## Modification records
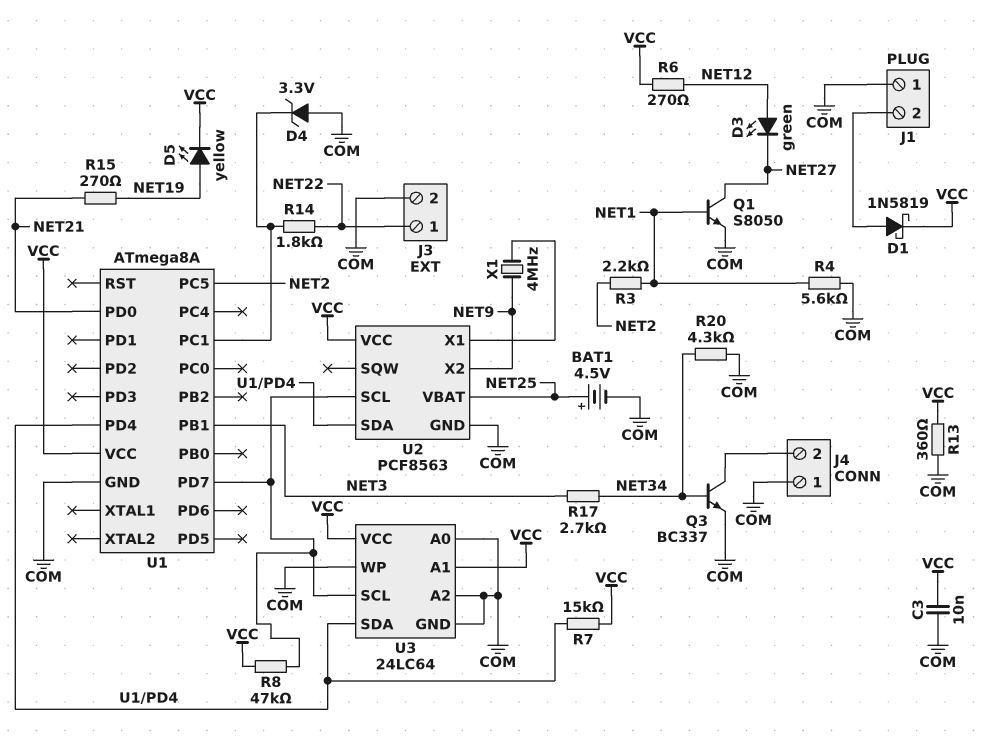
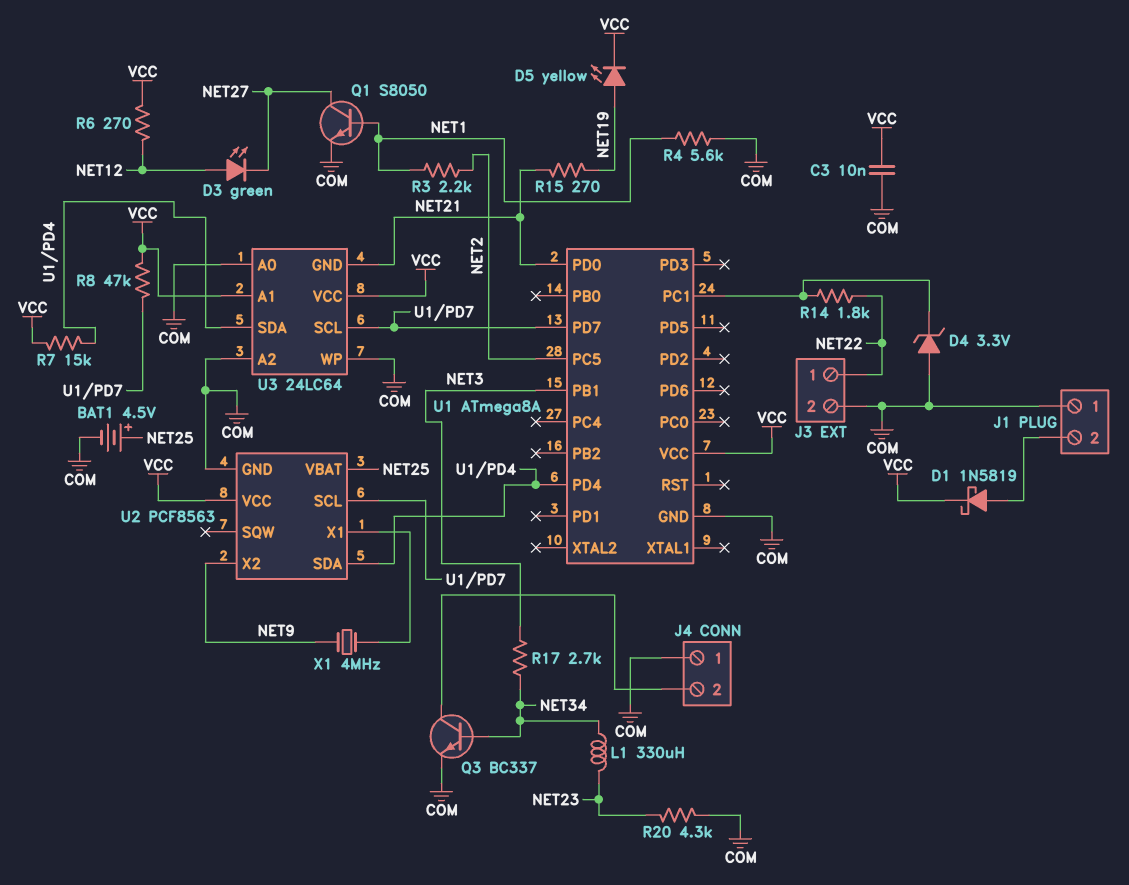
L1: none -> 330uH (NET23, NET34)
R13: 360 (COM, VCC) -> none
R20: 4.3k (COM, NET34) -> 4.3k (COM, NET23)
U3 pin GND: COM -> NET21

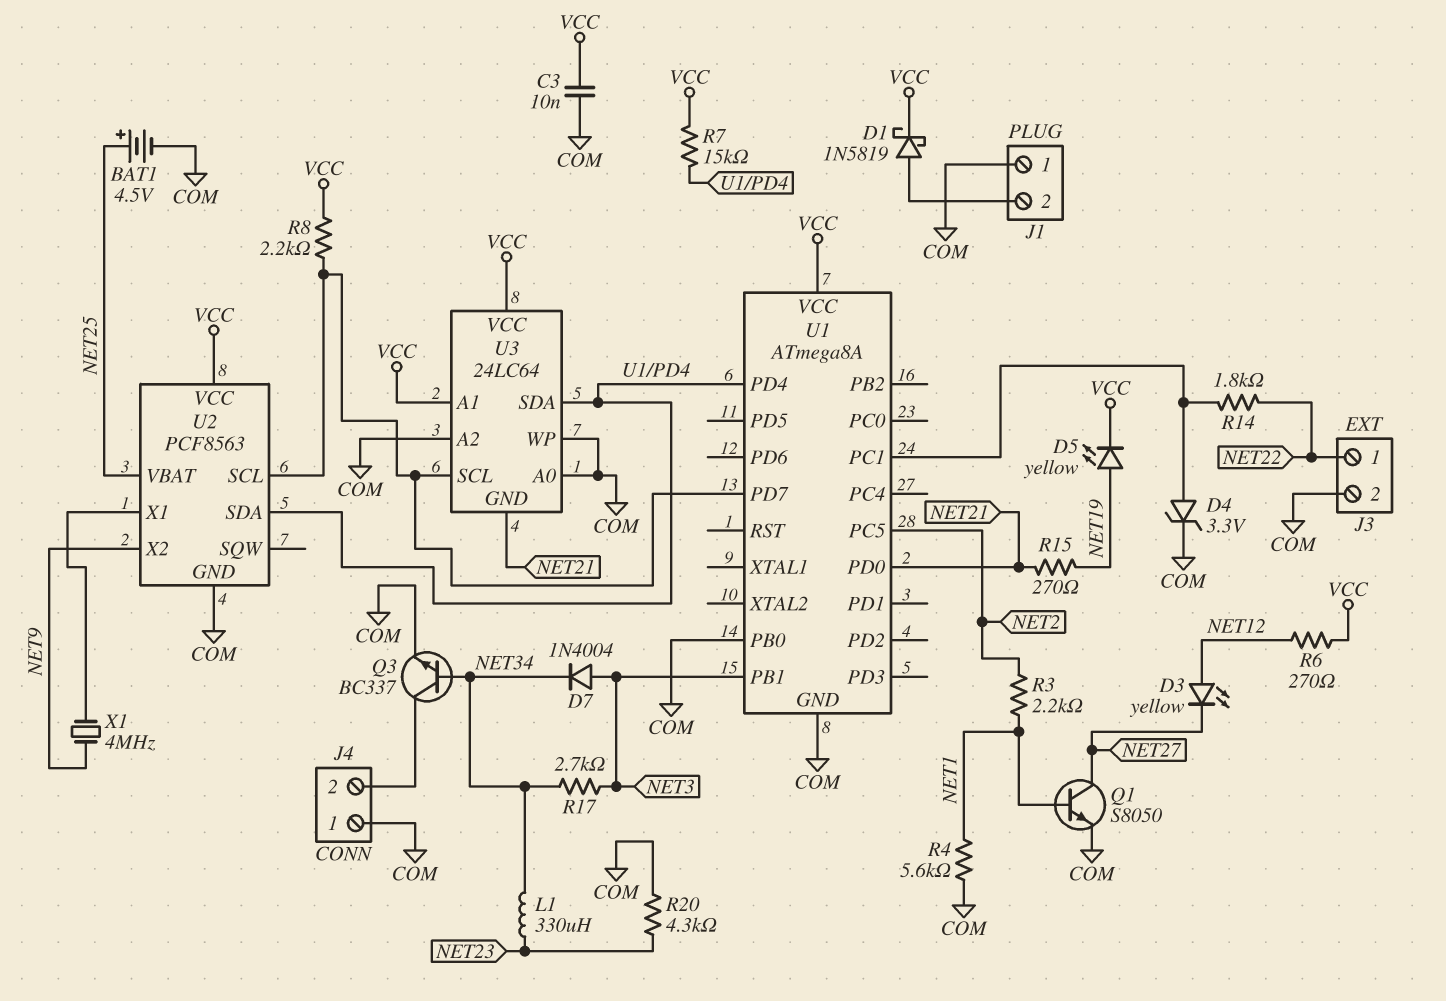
D3: LED green (A NET12, K NET27) -> LED yellow (A NET12, K NET27)
D4: zener 3.3V (A COM, K U1/PC1) -> zener 3.3V (A U1/PC1, K COM)
D7: none -> diode 1N4004 (A NET3, K NET34)
R8: 47k (U1/PD7, VCC) -> 2.2k (U1/PD7, VCC)
U1 pin PB0: none -> COM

## Problem to work on
Transcribe exactly the lines from the one containing "R13: 360 (COM, VCC) -> none" through the last line of the records above, and nothing else. Leave out the pictures.

## Solution to the exercise
R13: 360 (COM, VCC) -> none
R20: 4.3k (COM, NET34) -> 4.3k (COM, NET23)
U3 pin GND: COM -> NET21

D3: LED green (A NET12, K NET27) -> LED yellow (A NET12, K NET27)
D4: zener 3.3V (A COM, K U1/PC1) -> zener 3.3V (A U1/PC1, K COM)
D7: none -> diode 1N4004 (A NET3, K NET34)
R8: 47k (U1/PD7, VCC) -> 2.2k (U1/PD7, VCC)
U1 pin PB0: none -> COM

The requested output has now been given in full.